##### Information given #####

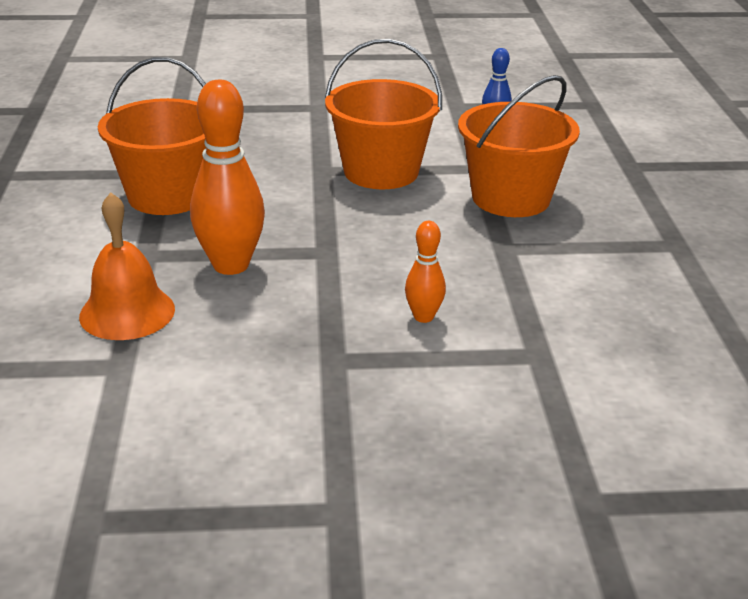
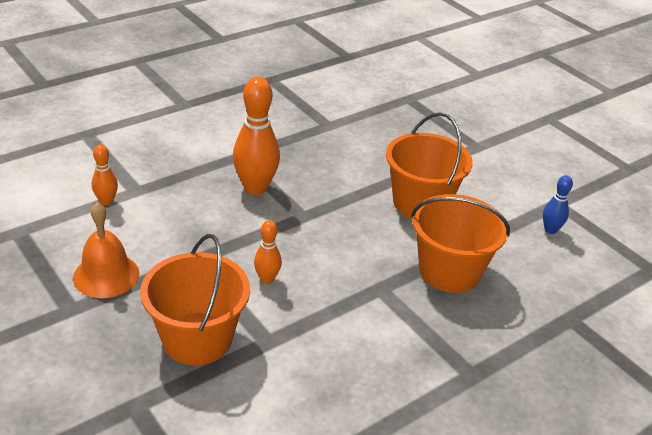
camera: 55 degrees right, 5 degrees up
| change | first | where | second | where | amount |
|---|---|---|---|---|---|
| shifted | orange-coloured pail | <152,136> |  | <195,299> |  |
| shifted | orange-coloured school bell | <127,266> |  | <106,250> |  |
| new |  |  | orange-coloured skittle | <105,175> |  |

#####

▸ **Exercise goal**:
Exactly reproduce the lines beginning with the one that contains "orange-coloured pail |" and ending with the last line of the material, both included. Leave out everything else.

▸ **Exercise answer**:
| shifted | orange-coloured pail | <152,136> |  | <195,299> |  |
| shifted | orange-coloured school bell | <127,266> |  | <106,250> |  |
| new |  |  | orange-coloured skittle | <105,175> |  |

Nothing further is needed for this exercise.